## [Work order]
Without the pictures, output all of the data exactly.

## [Supplied entries]
┌────────

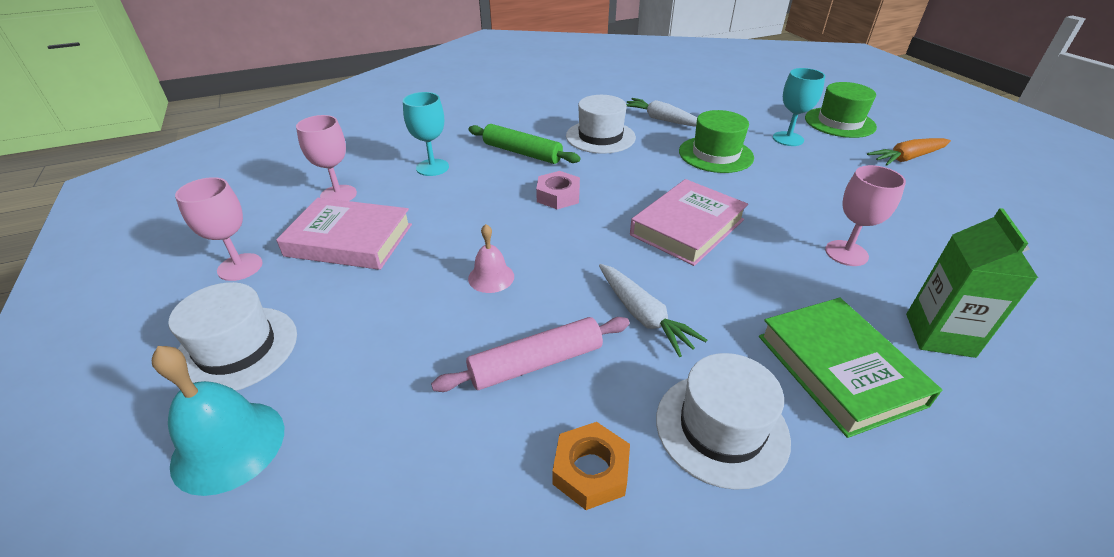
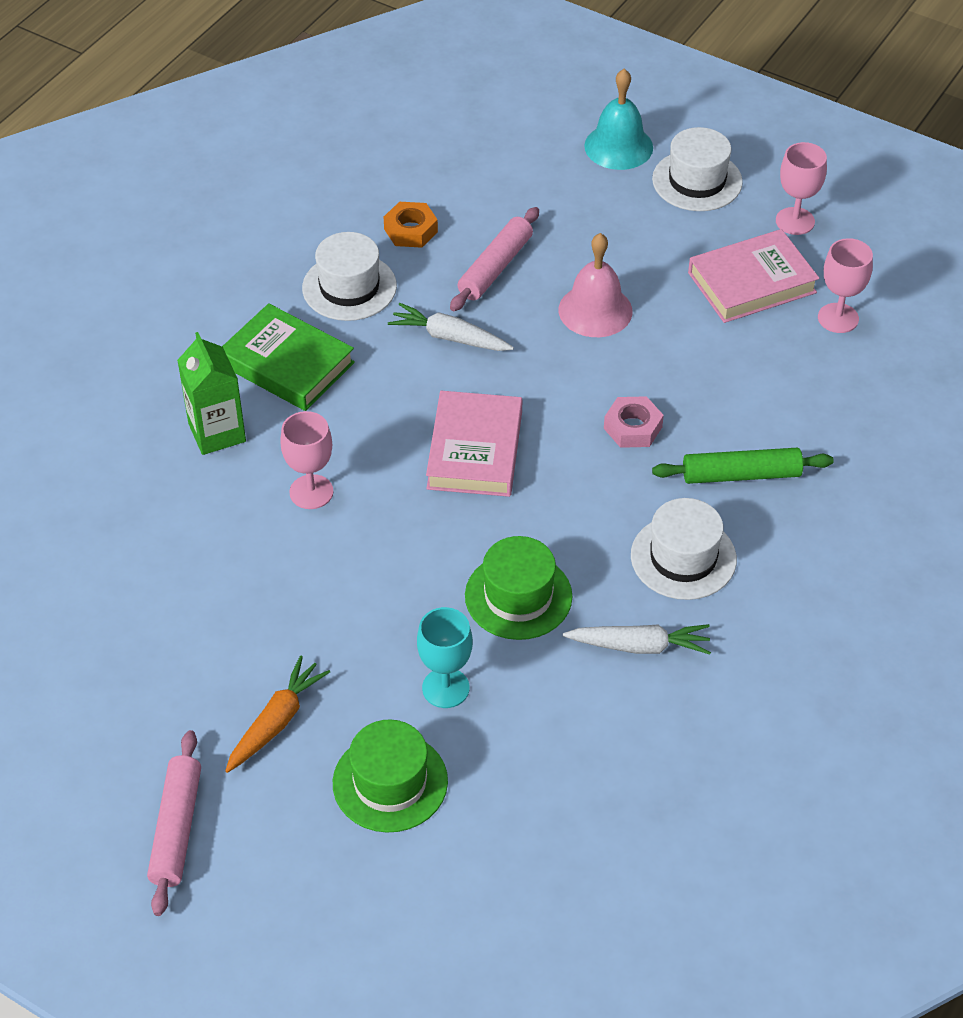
camera: 145 degrees right, 10 degrees up
turquoise goblet [403,92,449,176] -> none
pink bell [468,224,514,293] -> pink bell [559,233,633,337], size x1.67
none -> pink rolling pin [147,730,201,916]

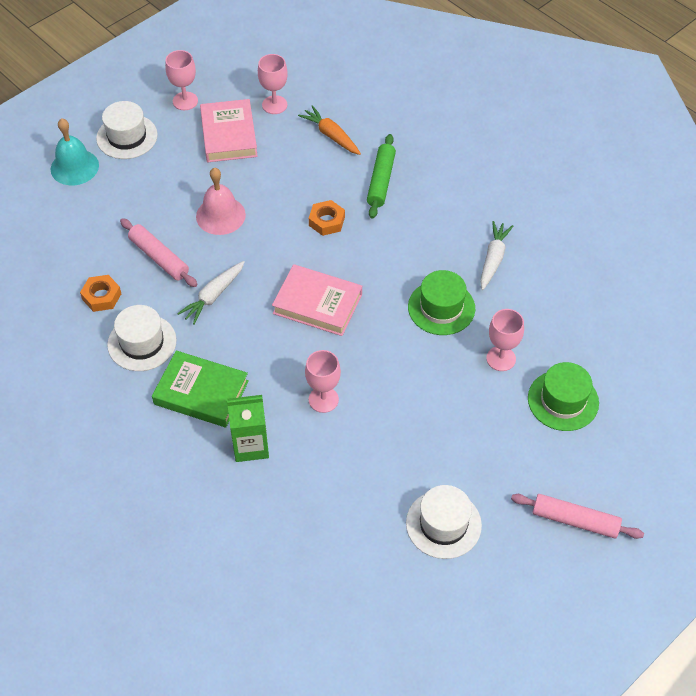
camera: 75 degrees left, 5 degrees up
green book [222,303,355,411] -> green book turned 60 degrees clockwise [152,351,249,427]
orange carrot [225,655,330,773] -> orange carrot moved to [298,105,361,155]
turquoise goblet [417,607,473,708] -> pink goblet [486,309,524,371]
pink nut [604,396,664,448] -> orange nut [309,200,345,236]
white hat [631,498,737,600] -> white hat moved to [406,485,482,559]

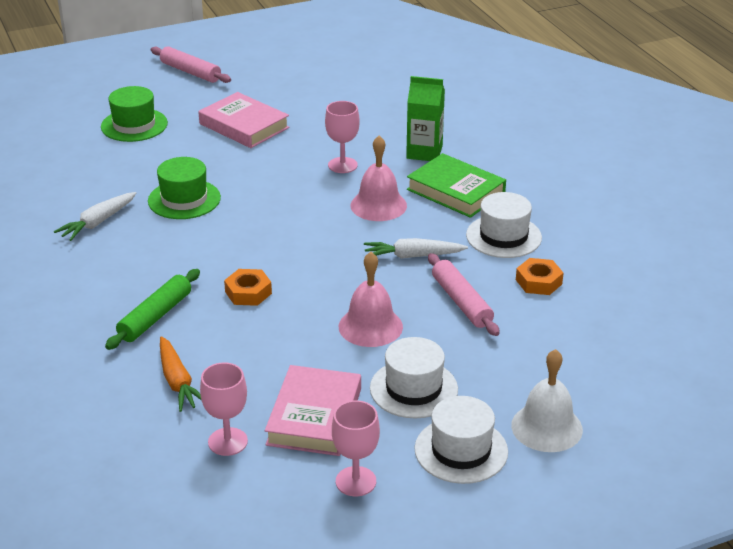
camera: 160 degrees left, 20 degrees down
turquoise bell [51,118,99,185] -> white bell [511,349,583,452]
white carrot [177,261,245,325] -> white carrot turned 150 degrees counterclockwise [364,238,468,259]
pink book [272,264,362,336] -> pink book moved to [198,92,290,148]
white hat [406,485,482,559] -> white hat moved to [370,337,458,418]
pink goblet [486,309,524,371] -> none
none -> pink bell [350,136,407,221]

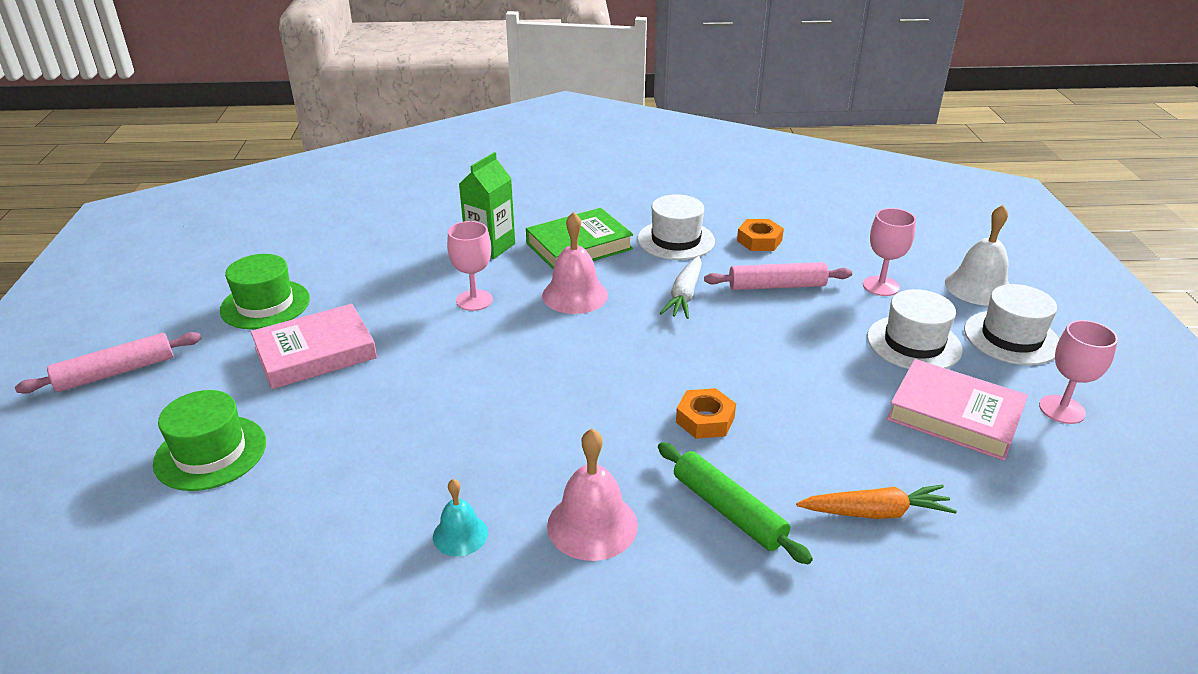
camera: 70 degrees left, 0 degrees up
white carrot [54,192,136,241] -> turquoise bell [433,479,488,556]
green hat [148,157,221,219] -> green hat moved to [220,254,310,329]
pink goblet [200,362,248,456] -> pink goblet moved to [863,208,916,296]
pink bell [339,252,403,347] -> pink bell moved to [547,429,638,561]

└────────

## [Answer section]
camera: 145 degrees right, 10 degrees up
turquoise goblet [403,92,449,176] -> none
pink bell [468,224,514,293] -> pink bell [559,233,633,337], size x1.67
none -> pink rolling pin [147,730,201,916]

camera: 75 degrees left, 5 degrees up
green book [222,303,355,411] -> green book turned 60 degrees clockwise [152,351,249,427]
orange carrot [225,655,330,773] -> orange carrot moved to [298,105,361,155]
turquoise goblet [417,607,473,708] -> pink goblet [486,309,524,371]
pink nut [604,396,664,448] -> orange nut [309,200,345,236]
white hat [631,498,737,600] -> white hat moved to [406,485,482,559]

camera: 160 degrees left, 20 degrees down
turquoise bell [51,118,99,185] -> white bell [511,349,583,452]
white carrot [177,261,245,325] -> white carrot turned 150 degrees counterclockwise [364,238,468,259]
pink book [272,264,362,336] -> pink book moved to [198,92,290,148]
white hat [406,485,482,559] -> white hat moved to [370,337,458,418]
pink goblet [486,309,524,371] -> none
none -> pink bell [350,136,407,221]

camera: 70 degrees left, 0 degrees up
white carrot [54,192,136,241] -> turquoise bell [433,479,488,556]
green hat [148,157,221,219] -> green hat moved to [220,254,310,329]
pink goblet [200,362,248,456] -> pink goblet moved to [863,208,916,296]
pink bell [339,252,403,347] -> pink bell moved to [547,429,638,561]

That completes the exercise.